### EXERCISE AIM
All the records that follow need to be reproduced exactly. Omit the images.

++++++++

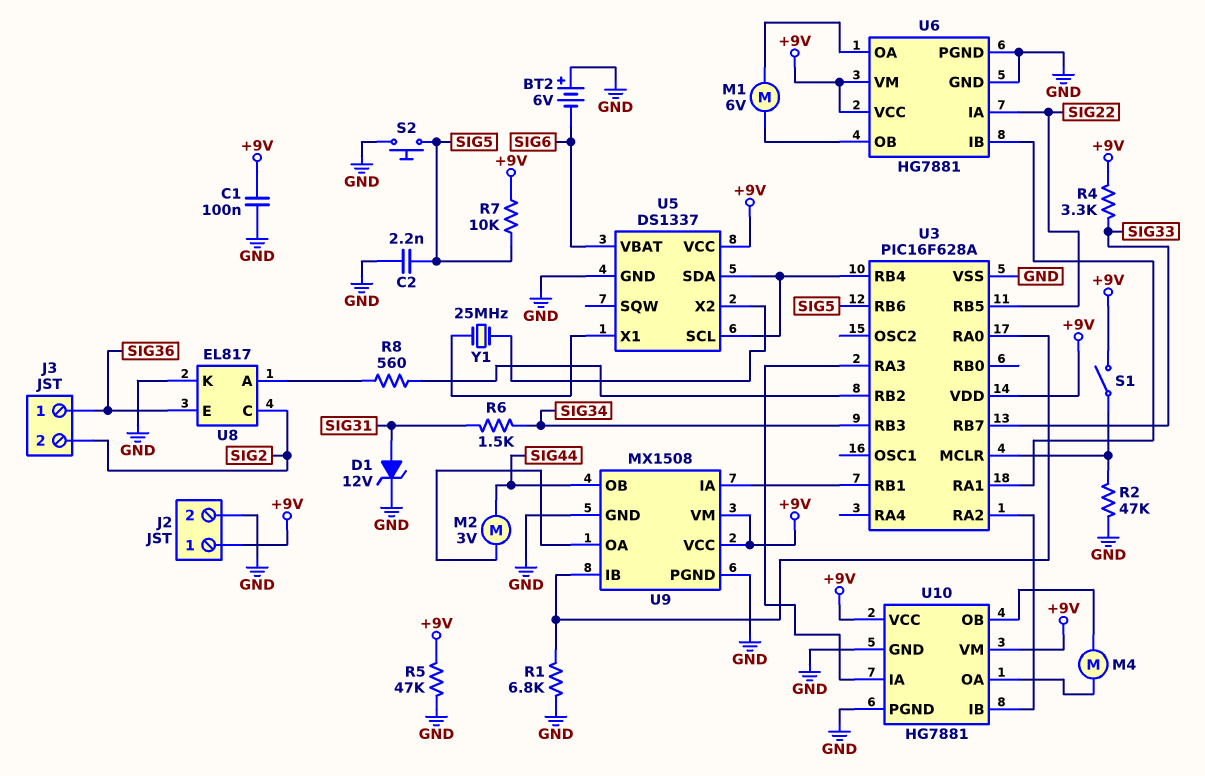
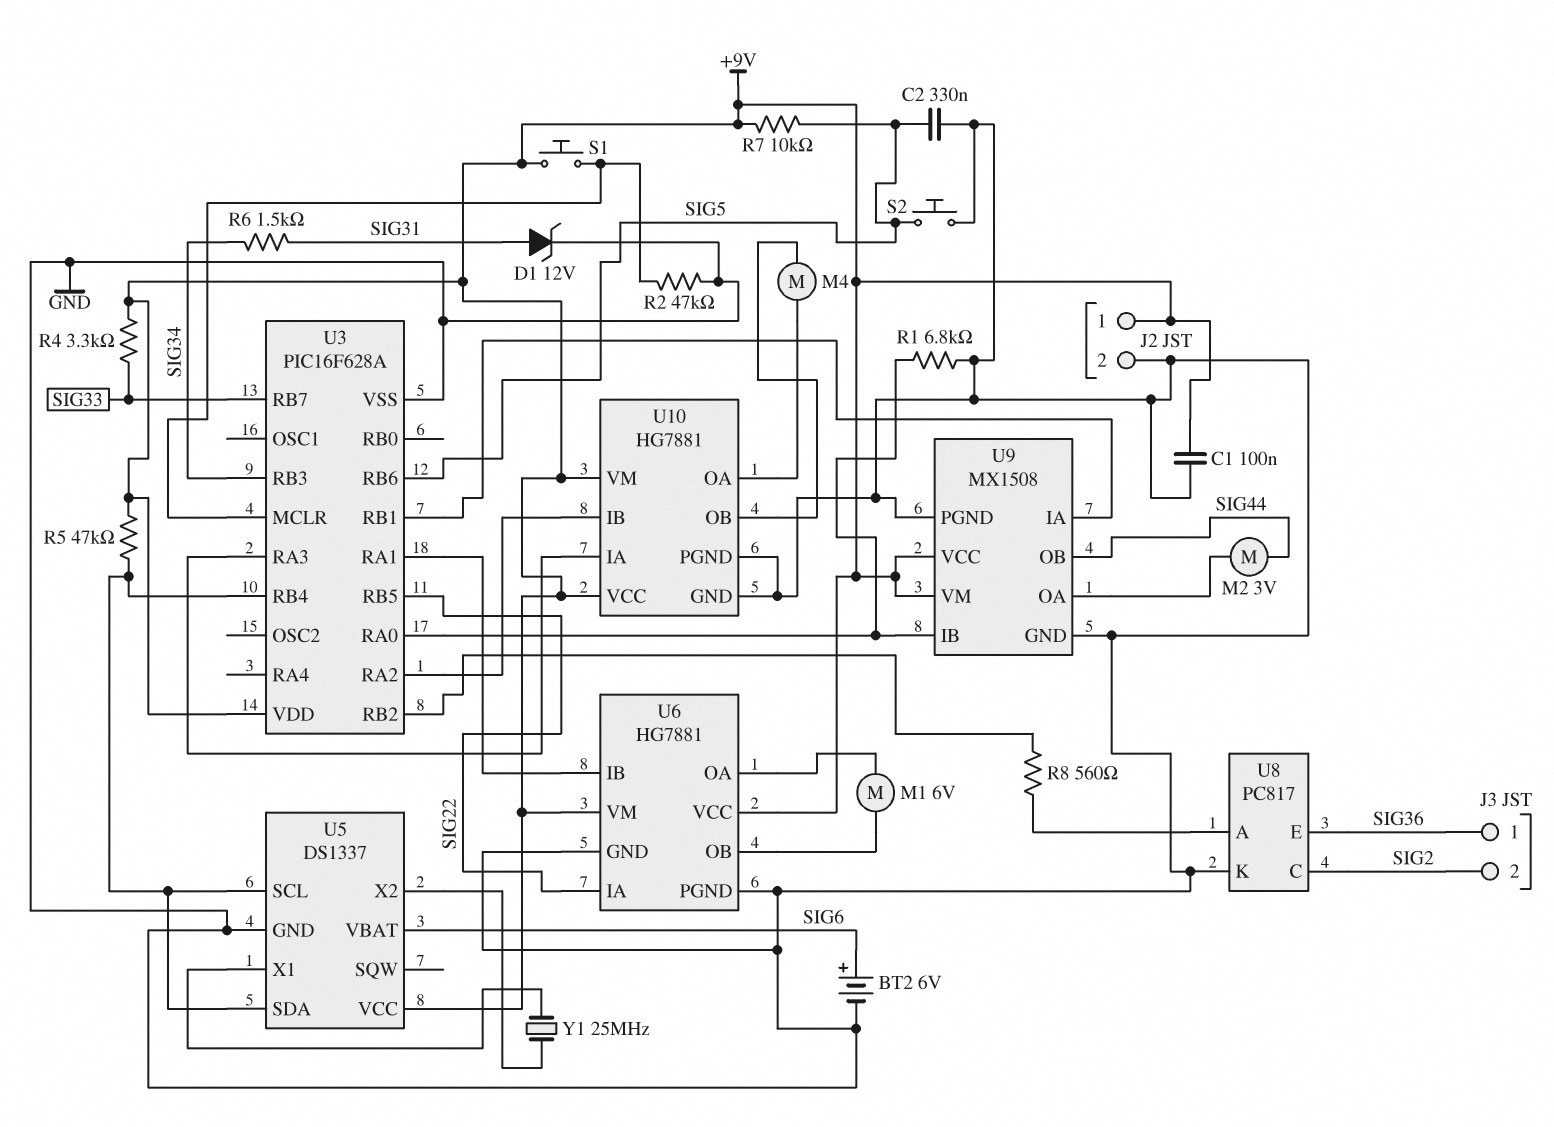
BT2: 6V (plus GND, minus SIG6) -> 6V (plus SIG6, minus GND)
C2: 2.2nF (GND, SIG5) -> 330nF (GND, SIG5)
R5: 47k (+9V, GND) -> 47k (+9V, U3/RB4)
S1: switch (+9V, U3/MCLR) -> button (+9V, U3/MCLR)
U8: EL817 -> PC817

++++++++

### TASK OUTPUT
BT2: 6V (plus GND, minus SIG6) -> 6V (plus SIG6, minus GND)
C2: 2.2nF (GND, SIG5) -> 330nF (GND, SIG5)
R5: 47k (+9V, GND) -> 47k (+9V, U3/RB4)
S1: switch (+9V, U3/MCLR) -> button (+9V, U3/MCLR)
U8: EL817 -> PC817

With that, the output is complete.